▶ Source data
>>>
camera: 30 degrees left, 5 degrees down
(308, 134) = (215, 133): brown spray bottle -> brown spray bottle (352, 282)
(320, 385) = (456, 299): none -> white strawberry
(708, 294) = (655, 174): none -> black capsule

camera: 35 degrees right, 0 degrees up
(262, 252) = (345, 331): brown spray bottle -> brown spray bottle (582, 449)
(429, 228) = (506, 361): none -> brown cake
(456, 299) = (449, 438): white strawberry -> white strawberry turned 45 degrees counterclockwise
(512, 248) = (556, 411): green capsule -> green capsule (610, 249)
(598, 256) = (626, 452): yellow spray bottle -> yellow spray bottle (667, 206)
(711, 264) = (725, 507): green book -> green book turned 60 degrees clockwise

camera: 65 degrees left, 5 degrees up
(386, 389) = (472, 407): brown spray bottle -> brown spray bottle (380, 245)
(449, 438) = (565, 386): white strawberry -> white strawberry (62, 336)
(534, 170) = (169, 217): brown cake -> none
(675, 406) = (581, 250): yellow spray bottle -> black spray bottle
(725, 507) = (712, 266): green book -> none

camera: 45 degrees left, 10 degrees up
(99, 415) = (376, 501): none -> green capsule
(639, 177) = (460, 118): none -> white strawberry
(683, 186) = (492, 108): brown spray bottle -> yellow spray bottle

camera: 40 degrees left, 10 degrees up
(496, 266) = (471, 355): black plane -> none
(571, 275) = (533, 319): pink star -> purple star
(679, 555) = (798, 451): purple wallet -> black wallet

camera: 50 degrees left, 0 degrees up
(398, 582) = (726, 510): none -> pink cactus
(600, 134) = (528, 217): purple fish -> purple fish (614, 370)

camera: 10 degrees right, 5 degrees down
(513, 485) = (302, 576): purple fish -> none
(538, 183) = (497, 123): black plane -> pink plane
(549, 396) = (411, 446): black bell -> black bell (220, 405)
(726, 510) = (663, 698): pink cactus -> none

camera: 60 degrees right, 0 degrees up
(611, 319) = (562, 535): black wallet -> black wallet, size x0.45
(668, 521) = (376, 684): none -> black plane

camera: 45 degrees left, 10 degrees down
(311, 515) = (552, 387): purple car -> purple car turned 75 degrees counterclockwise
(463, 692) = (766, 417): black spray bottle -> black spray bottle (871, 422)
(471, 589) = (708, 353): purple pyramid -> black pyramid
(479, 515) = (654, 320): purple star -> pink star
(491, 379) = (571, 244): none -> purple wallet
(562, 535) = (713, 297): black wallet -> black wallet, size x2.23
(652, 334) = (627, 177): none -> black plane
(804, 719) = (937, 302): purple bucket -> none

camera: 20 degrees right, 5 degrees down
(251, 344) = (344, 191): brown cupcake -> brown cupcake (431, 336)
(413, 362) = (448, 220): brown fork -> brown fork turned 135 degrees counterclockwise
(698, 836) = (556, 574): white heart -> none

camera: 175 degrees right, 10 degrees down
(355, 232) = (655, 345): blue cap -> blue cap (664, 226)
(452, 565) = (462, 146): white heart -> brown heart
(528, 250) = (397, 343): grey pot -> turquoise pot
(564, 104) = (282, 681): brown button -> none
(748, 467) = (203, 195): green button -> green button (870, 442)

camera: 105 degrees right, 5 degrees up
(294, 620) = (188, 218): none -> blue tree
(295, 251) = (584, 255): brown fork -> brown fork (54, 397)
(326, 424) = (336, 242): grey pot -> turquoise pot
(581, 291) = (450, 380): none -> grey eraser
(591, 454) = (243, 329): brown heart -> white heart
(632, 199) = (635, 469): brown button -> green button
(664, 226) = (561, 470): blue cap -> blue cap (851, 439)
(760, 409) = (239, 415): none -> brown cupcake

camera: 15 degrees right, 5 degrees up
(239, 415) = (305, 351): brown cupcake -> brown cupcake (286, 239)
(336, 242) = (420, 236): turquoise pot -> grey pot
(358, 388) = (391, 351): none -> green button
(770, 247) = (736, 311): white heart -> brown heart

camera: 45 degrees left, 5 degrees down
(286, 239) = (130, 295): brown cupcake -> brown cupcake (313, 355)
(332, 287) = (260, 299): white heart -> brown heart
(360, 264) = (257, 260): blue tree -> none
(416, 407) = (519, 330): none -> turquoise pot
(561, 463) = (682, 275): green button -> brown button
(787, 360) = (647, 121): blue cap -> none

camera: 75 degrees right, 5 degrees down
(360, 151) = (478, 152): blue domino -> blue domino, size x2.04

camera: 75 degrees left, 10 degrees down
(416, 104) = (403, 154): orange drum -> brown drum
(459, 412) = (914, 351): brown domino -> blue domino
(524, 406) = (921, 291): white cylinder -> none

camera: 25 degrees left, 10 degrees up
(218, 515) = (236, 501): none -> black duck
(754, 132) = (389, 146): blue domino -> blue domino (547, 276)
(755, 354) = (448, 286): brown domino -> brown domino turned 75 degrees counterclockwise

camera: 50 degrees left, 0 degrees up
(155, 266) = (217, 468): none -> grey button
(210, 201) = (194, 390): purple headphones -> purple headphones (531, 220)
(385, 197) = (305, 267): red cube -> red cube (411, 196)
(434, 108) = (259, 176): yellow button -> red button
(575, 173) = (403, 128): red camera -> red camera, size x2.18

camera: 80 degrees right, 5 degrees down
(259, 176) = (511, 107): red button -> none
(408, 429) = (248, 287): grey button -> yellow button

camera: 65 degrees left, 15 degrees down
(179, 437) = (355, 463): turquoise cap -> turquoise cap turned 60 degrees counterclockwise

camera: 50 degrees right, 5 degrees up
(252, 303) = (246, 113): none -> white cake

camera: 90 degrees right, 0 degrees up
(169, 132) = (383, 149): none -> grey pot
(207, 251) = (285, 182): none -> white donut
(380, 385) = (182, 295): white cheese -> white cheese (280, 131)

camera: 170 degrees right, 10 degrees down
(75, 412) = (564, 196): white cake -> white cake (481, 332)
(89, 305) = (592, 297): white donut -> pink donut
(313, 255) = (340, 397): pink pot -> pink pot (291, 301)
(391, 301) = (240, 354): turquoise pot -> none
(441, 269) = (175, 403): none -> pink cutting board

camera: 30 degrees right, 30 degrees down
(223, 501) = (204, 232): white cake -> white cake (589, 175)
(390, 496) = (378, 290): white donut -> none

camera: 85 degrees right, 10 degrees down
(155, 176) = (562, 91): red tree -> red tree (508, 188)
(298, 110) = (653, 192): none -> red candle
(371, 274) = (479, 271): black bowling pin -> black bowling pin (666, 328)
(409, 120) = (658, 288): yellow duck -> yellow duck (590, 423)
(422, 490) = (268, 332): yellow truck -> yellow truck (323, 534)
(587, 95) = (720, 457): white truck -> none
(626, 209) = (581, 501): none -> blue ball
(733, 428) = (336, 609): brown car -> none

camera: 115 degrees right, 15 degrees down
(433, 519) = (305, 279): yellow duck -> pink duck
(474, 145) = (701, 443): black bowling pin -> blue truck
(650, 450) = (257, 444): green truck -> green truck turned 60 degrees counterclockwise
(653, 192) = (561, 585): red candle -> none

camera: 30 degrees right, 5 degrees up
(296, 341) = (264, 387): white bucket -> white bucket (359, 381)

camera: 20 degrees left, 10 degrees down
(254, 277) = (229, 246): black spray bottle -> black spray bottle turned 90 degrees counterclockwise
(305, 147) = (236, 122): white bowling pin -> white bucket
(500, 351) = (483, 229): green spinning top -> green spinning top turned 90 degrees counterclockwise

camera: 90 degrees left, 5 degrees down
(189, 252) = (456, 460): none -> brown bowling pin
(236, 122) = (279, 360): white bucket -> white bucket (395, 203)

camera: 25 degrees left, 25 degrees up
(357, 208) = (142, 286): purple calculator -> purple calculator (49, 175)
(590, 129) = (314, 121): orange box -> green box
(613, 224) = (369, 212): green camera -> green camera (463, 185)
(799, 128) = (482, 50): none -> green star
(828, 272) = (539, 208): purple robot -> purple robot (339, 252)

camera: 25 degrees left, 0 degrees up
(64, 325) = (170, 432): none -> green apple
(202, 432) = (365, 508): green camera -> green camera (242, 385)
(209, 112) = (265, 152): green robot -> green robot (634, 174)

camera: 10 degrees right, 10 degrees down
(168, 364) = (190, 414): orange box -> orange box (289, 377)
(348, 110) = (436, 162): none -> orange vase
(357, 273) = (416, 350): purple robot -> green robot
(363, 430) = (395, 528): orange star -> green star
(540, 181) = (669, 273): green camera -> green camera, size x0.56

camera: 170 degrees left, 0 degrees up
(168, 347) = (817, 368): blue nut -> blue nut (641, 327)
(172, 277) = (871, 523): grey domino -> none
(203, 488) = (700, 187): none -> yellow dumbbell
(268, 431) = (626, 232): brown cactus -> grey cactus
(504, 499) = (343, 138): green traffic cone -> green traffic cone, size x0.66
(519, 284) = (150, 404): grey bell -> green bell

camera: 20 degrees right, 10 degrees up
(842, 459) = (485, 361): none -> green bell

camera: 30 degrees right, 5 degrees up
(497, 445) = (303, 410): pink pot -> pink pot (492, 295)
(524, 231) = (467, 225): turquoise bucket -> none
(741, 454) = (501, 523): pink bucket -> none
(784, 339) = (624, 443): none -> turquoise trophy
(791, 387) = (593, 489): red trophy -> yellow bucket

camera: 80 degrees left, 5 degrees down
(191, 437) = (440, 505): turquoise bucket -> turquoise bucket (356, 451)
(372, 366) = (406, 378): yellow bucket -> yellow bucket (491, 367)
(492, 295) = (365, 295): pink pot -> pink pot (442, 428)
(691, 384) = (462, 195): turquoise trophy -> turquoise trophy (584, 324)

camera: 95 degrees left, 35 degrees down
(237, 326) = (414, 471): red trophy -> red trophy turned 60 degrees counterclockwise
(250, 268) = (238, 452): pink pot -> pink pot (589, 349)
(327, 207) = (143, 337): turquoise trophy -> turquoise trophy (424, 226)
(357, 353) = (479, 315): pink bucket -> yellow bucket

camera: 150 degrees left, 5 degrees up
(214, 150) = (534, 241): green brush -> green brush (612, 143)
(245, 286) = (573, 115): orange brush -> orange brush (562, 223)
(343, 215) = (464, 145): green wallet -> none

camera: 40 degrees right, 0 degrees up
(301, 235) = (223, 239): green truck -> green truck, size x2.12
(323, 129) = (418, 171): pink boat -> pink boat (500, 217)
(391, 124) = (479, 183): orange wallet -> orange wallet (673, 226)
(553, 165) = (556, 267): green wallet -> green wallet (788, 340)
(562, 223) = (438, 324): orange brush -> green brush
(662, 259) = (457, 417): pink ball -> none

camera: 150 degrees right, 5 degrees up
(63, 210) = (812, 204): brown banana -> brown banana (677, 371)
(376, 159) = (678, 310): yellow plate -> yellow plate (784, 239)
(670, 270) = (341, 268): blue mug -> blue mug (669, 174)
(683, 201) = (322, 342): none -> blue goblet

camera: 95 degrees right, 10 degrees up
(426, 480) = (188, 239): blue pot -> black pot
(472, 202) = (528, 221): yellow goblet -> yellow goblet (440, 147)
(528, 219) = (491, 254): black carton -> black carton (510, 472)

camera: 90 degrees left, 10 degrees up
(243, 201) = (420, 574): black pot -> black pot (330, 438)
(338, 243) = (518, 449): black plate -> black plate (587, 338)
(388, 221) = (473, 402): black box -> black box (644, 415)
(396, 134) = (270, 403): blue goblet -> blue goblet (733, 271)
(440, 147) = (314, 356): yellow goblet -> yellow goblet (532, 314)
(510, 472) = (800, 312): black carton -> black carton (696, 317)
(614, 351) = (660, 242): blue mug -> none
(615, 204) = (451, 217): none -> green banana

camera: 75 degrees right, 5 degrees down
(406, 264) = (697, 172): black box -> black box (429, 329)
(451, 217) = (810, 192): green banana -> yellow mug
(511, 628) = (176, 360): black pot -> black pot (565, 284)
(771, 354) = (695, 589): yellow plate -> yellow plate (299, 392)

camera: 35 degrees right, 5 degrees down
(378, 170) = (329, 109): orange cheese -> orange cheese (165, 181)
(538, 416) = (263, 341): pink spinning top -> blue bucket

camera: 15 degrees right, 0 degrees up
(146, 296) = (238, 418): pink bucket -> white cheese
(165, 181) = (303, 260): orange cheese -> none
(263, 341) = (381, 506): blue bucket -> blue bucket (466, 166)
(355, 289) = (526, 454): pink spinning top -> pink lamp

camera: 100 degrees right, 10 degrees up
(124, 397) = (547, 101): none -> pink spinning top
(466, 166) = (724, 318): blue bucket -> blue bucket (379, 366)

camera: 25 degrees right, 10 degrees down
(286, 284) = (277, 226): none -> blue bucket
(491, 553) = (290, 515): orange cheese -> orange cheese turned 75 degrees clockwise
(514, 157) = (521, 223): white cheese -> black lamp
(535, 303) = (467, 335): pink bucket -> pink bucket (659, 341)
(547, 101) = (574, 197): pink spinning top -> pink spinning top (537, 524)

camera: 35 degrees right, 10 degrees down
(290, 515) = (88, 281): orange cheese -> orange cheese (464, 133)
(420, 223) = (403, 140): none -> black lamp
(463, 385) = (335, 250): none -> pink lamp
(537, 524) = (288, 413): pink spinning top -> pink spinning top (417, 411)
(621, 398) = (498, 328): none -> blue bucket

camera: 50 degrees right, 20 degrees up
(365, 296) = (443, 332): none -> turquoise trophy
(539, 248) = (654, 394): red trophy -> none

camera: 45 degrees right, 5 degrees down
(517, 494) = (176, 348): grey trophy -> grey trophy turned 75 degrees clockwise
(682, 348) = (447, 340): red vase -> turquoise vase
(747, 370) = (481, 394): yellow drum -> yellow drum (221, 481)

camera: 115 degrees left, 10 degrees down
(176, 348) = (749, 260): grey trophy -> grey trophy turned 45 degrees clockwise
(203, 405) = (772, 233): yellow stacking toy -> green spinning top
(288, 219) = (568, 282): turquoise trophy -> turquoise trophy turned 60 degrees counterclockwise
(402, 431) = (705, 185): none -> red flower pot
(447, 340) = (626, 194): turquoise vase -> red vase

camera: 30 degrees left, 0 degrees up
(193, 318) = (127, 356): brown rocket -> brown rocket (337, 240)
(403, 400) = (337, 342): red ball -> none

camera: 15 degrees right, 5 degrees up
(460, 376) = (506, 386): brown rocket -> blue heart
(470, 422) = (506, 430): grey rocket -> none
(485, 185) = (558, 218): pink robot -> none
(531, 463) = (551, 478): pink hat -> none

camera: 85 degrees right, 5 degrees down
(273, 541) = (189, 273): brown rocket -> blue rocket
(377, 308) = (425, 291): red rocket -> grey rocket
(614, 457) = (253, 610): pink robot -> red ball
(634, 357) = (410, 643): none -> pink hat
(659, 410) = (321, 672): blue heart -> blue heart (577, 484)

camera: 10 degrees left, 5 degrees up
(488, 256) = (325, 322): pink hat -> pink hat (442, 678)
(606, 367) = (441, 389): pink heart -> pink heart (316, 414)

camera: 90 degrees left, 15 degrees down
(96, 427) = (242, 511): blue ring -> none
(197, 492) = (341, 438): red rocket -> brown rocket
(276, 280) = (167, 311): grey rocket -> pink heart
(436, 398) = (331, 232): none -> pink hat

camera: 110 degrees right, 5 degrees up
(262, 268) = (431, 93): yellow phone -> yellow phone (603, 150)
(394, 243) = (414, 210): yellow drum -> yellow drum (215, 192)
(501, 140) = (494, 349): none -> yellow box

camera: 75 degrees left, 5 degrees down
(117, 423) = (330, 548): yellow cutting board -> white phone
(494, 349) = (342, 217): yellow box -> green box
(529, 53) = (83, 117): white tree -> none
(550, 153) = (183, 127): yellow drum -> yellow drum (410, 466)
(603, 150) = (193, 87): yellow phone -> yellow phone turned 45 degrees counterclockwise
<<<
Please print, exactly and with nothing else, the lines from the first line of the entries through the line containing "(598, 256) = (626, 452): yellow".

camera: 30 degrees left, 5 degrees down
(308, 134) = (215, 133): brown spray bottle -> brown spray bottle (352, 282)
(320, 385) = (456, 299): none -> white strawberry
(708, 294) = (655, 174): none -> black capsule

camera: 35 degrees right, 0 degrees up
(262, 252) = (345, 331): brown spray bottle -> brown spray bottle (582, 449)
(429, 228) = (506, 361): none -> brown cake
(456, 299) = (449, 438): white strawberry -> white strawberry turned 45 degrees counterclockwise
(512, 248) = (556, 411): green capsule -> green capsule (610, 249)
(598, 256) = (626, 452): yellow spray bottle -> yellow spray bottle (667, 206)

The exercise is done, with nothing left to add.